### Requirement
Extract and copy each line in the records that contains the string "kern".
═════ Input rows
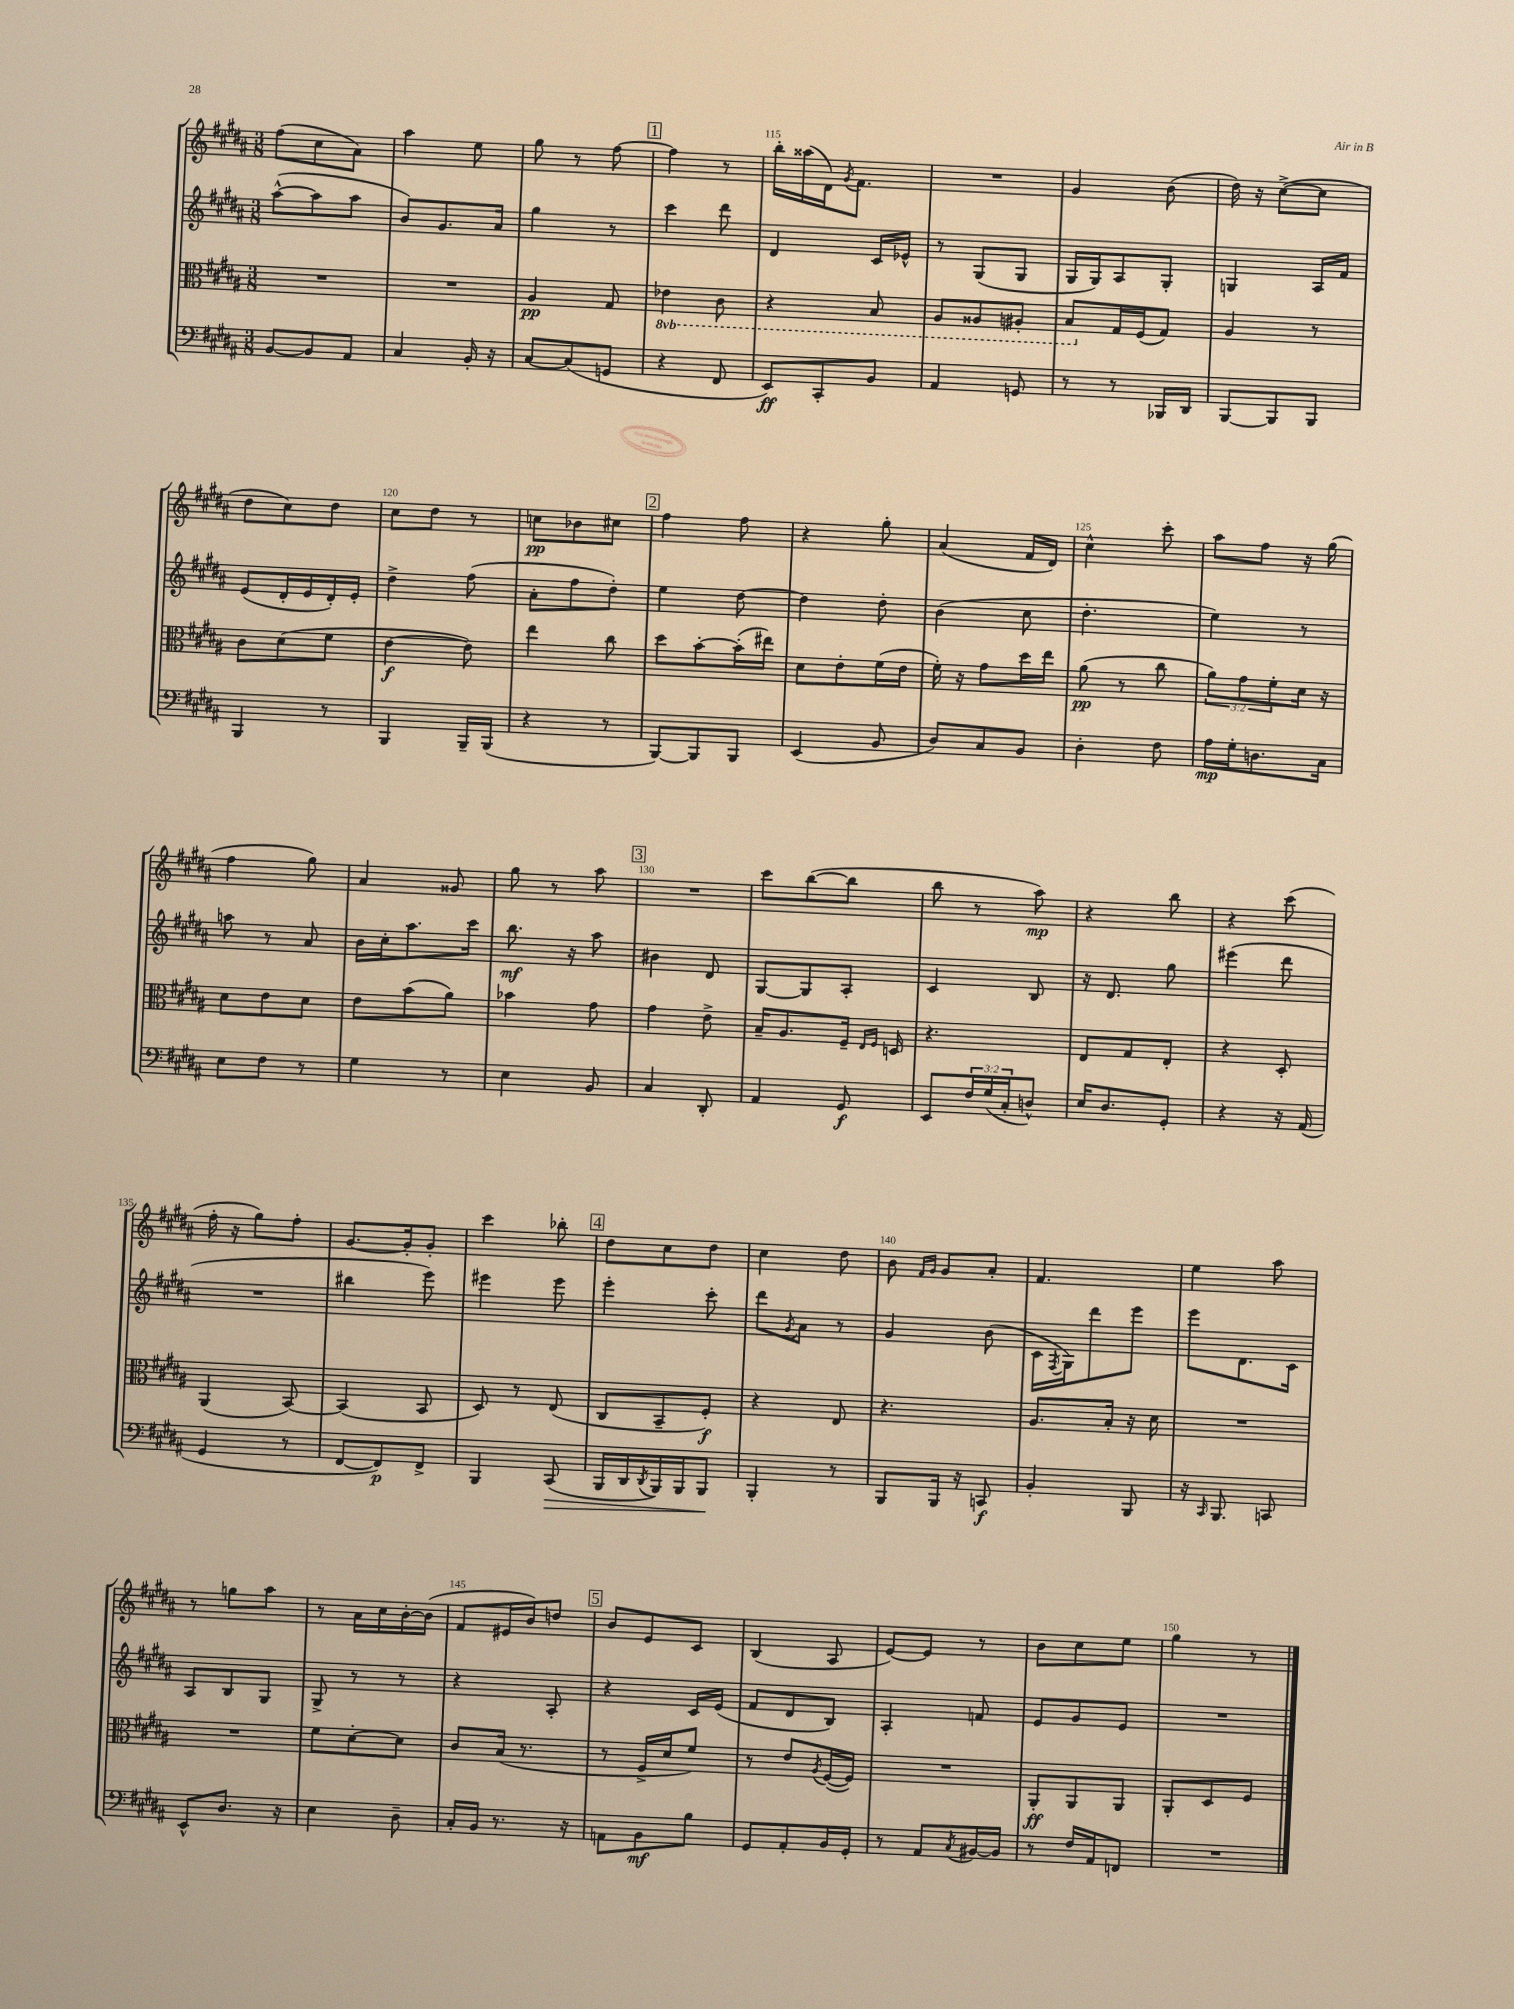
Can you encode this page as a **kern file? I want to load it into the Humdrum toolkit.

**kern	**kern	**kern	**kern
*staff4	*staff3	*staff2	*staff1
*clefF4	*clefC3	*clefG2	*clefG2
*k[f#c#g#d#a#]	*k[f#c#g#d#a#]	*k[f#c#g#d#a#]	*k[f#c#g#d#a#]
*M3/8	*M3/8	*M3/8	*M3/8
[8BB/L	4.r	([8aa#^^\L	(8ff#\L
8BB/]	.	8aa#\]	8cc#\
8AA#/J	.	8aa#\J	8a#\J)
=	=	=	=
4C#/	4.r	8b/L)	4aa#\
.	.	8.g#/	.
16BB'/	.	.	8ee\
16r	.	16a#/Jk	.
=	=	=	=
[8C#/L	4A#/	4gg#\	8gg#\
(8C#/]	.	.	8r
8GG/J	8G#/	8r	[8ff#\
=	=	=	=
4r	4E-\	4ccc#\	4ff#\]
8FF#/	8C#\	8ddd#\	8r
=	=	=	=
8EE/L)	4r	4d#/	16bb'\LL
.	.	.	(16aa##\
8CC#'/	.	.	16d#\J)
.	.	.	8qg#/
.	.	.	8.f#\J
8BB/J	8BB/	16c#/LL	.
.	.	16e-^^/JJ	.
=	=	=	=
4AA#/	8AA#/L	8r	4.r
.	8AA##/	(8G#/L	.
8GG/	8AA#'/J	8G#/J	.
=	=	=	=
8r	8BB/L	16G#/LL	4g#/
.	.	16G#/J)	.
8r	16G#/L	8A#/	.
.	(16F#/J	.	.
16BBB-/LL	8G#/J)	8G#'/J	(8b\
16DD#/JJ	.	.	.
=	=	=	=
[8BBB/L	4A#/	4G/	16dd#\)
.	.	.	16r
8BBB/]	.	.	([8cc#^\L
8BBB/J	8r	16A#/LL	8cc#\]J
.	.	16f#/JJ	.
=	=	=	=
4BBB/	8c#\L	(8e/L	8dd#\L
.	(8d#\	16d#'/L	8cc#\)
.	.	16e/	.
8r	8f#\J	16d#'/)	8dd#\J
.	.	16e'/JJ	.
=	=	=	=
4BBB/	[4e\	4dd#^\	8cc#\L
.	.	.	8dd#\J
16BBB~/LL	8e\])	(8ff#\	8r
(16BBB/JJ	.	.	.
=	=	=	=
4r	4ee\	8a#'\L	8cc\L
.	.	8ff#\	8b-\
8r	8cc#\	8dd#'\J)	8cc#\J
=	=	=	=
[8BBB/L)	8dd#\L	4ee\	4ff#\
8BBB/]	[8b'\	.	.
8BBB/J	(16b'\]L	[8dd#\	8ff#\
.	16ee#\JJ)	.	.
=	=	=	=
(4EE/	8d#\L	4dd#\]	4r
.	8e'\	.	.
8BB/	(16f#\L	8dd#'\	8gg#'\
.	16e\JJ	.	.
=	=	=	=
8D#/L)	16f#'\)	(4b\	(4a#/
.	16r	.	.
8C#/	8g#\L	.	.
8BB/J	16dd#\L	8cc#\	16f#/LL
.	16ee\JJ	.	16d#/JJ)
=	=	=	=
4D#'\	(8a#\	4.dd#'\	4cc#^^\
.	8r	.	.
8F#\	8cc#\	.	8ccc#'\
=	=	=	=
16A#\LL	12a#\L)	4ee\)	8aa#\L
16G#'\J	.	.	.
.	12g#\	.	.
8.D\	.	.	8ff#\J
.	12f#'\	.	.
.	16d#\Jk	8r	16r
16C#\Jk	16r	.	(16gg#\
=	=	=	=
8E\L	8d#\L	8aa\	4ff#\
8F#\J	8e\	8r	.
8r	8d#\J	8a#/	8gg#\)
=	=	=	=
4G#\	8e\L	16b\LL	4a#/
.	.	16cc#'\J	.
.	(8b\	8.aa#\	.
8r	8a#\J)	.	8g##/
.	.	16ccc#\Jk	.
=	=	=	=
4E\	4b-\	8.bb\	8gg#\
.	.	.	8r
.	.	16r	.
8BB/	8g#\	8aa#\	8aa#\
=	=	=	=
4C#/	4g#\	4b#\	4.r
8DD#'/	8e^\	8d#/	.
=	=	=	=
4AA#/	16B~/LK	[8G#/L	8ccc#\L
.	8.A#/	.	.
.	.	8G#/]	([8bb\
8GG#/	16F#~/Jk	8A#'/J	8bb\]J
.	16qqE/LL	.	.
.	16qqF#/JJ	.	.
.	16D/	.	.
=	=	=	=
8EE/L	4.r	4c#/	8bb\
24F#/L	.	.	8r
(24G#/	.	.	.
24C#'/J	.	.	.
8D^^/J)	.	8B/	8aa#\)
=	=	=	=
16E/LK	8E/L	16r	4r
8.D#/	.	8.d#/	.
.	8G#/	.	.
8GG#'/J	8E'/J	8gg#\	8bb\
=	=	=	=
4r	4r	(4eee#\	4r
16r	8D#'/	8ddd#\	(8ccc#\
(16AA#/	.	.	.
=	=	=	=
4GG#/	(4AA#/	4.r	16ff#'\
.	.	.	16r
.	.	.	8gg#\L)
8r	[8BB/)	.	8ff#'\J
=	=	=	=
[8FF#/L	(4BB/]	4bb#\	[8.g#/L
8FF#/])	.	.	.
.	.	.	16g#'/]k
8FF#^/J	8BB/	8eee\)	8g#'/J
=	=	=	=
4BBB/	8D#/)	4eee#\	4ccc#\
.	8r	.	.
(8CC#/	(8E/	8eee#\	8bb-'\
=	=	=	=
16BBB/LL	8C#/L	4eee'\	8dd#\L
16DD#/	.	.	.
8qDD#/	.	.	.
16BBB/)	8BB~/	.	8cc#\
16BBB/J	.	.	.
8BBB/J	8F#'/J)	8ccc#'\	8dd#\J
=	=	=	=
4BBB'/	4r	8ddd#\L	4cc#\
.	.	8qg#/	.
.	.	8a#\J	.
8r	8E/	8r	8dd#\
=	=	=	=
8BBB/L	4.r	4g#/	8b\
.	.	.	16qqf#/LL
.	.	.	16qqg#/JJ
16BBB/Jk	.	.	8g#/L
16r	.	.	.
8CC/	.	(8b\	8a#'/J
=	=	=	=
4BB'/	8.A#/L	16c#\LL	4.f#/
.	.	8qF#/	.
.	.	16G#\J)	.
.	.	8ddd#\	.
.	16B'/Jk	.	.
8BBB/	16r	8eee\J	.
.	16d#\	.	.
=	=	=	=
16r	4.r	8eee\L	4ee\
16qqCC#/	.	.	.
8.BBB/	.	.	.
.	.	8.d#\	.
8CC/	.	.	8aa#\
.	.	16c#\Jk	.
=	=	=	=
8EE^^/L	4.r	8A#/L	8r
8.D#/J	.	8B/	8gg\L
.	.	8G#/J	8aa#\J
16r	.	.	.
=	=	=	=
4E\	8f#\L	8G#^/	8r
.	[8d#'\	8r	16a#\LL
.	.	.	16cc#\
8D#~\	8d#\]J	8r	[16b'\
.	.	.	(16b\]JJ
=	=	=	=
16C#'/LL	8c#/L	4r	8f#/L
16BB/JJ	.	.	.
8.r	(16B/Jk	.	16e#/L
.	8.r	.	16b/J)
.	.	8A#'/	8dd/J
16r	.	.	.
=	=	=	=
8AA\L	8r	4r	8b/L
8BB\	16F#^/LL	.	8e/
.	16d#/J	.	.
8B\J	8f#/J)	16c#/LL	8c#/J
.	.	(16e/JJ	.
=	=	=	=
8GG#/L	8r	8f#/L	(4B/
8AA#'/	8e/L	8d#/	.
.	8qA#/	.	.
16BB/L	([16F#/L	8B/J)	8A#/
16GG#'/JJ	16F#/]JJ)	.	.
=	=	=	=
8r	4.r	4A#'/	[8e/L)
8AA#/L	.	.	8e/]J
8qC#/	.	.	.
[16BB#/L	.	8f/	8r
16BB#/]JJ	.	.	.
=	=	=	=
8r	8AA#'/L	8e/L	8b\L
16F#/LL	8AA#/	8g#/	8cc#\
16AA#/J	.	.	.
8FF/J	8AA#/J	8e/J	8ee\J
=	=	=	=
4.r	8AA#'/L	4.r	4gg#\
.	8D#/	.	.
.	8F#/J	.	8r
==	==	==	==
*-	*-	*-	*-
══════════
### Task output
Can you encode this page as a **kern file? I want to load it into the Humdrum toolkit.
**kern	**kern	**kern	**kern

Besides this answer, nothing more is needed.